Activity: Pictures in the entries below are excluded; copy only the lines from the one containing "degrees counterclockwise |" to the one containing "(135,320) | x0.66 |", both included.

Object change listings
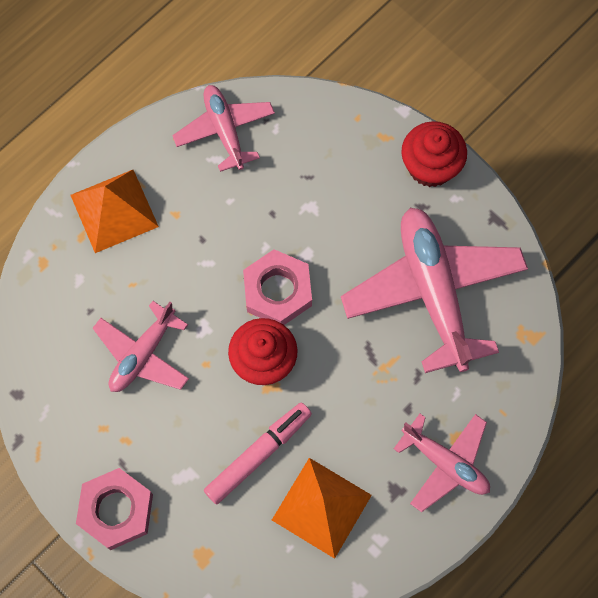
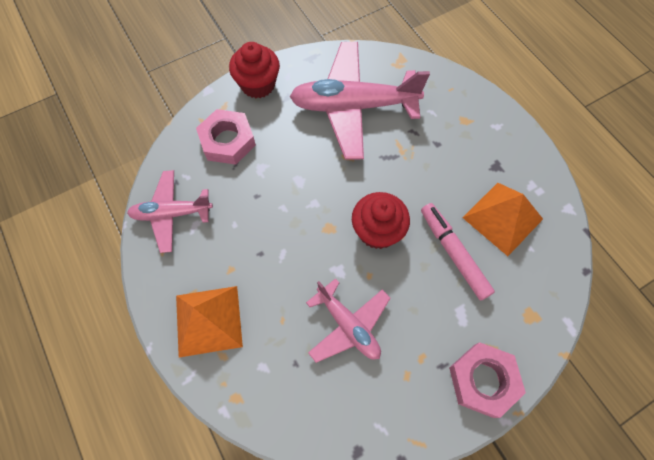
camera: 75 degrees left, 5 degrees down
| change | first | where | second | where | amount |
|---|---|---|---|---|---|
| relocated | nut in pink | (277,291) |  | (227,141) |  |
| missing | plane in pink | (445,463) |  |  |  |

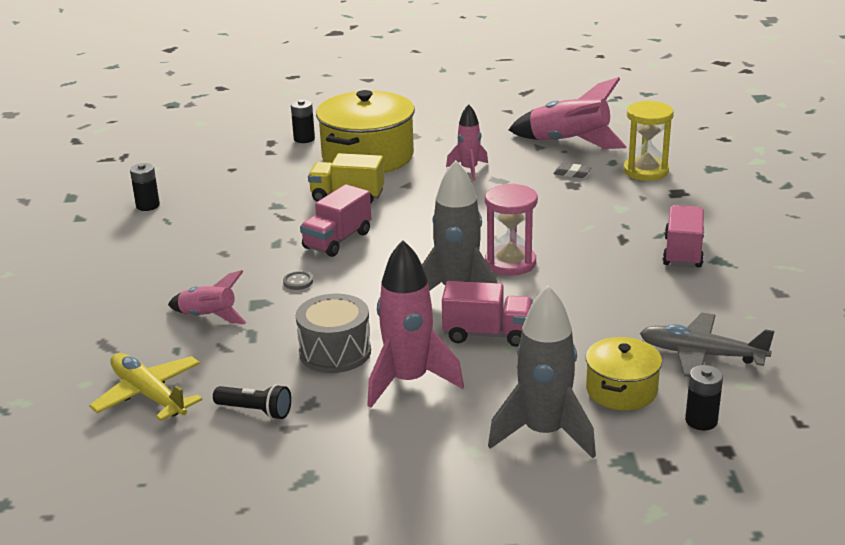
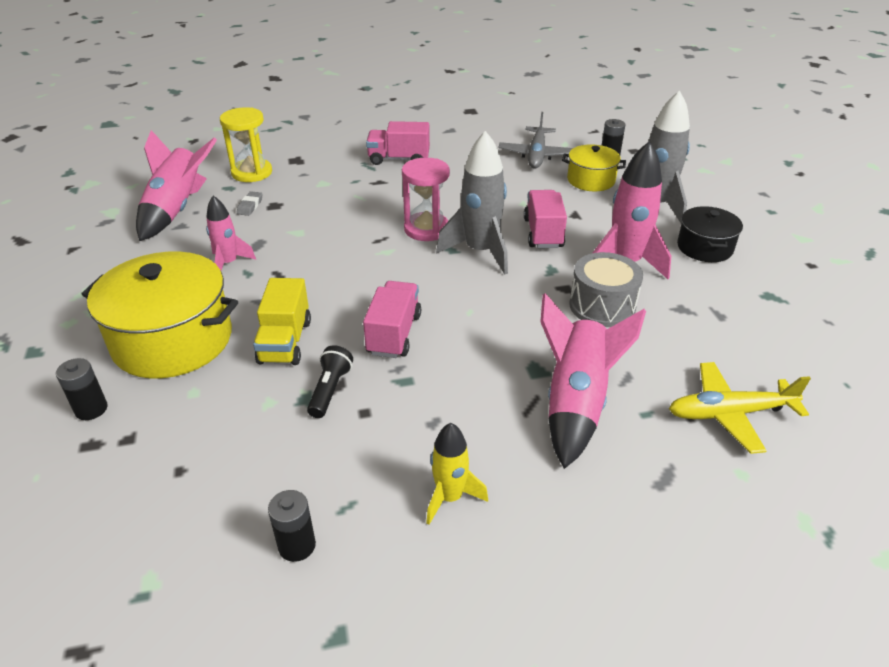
camera: 100 degrees left, 10 degrees up
| change | first | where | second | where | amount |
|---|---|---|---|---|---|
| spun | truck in pink | (337,240) |  | (394,334) | 105 degrees counterclockwise |
| size | rocket in pink | (209,317) |  | (576,402) | x1.70 |
| missing | button in grey | (298,282) |  |  |  |
| spun | plane in yellow | (149,395) |  | (730,413) | 45 degrees clockwise |
| relocated | flashlight in black | (255,411) |  | (330,390) |  |
| appeared |  |  | pot in black | (704,247) |  |
| appeared |  |  | rocket in yellow | (450,497) |  |

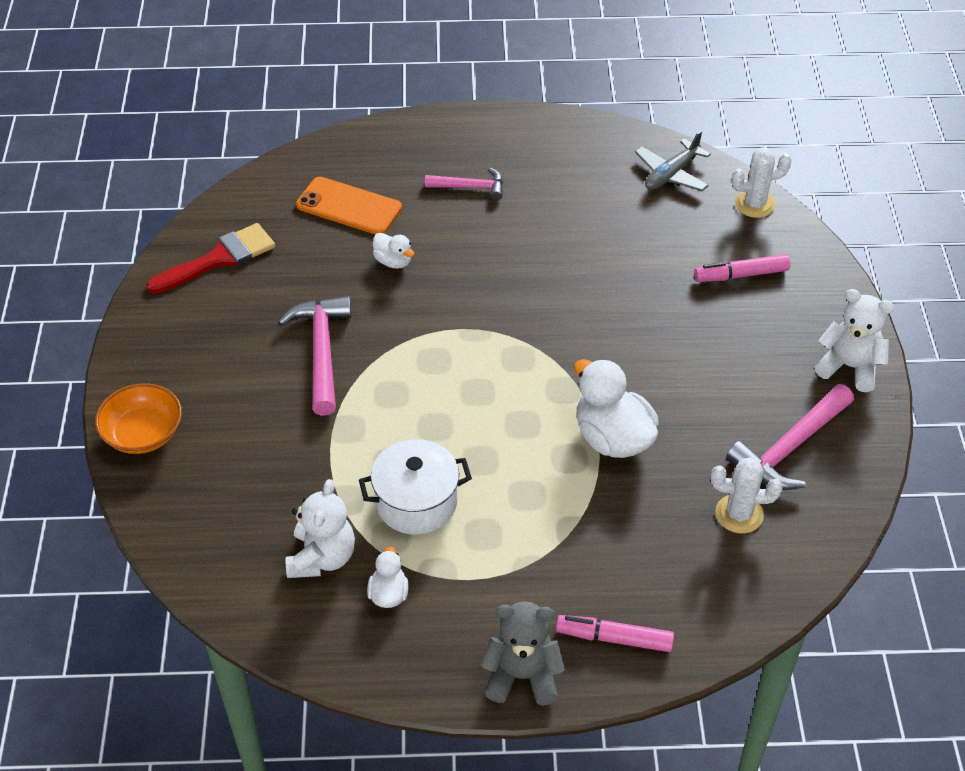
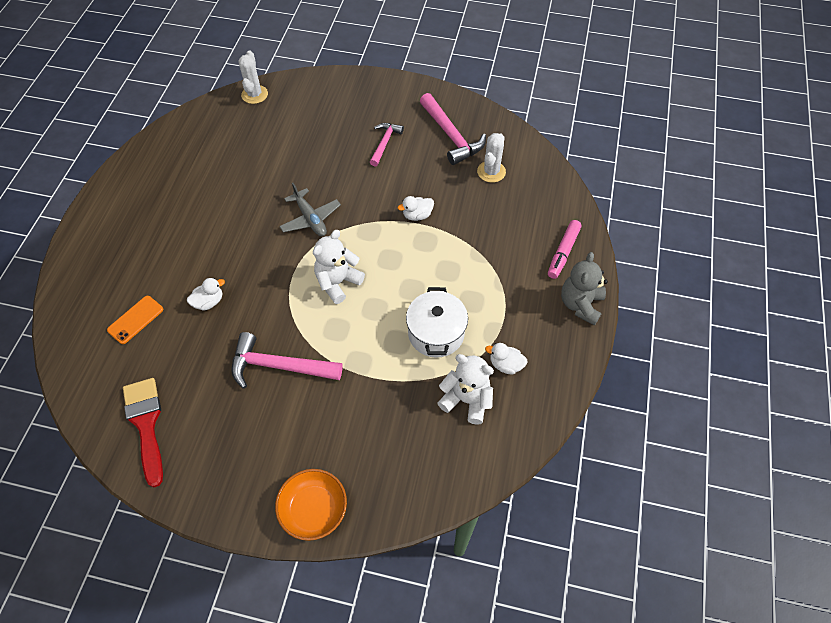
camera: 75 degrees left, 10 degrees up
| change | first | where | second | where | amount |
|---|---|---|---|---|---|
| relocated | plane in grey | (671,174) |  | (310,219) |  |
| relocated | hammer in pink | (470,187) |  | (384,143) |  |
| size | phone in orange | (349,206) |  | (135,320) | x0.66 |
| missing | marker in pink | (741,275) |  |  |  |
| relocated | teddy bear in white | (849,367) |  | (338,282) |  |
| size | duck in white | (612,438) |  | (417,215) | x0.52 |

Task output:
| spun | truck in pink | (337,240) |  | (394,334) | 105 degrees counterclockwise |
| size | rocket in pink | (209,317) |  | (576,402) | x1.70 |
| missing | button in grey | (298,282) |  |  |  |
| spun | plane in yellow | (149,395) |  | (730,413) | 45 degrees clockwise |
| relocated | flashlight in black | (255,411) |  | (330,390) |  |
| appeared |  |  | pot in black | (704,247) |  |
| appeared |  |  | rocket in yellow | (450,497) |  |

camera: 75 degrees left, 10 degrees up
| change | first | where | second | where | amount |
|---|---|---|---|---|---|
| relocated | plane in grey | (671,174) |  | (310,219) |  |
| relocated | hammer in pink | (470,187) |  | (384,143) |  |
| size | phone in orange | (349,206) |  | (135,320) | x0.66 |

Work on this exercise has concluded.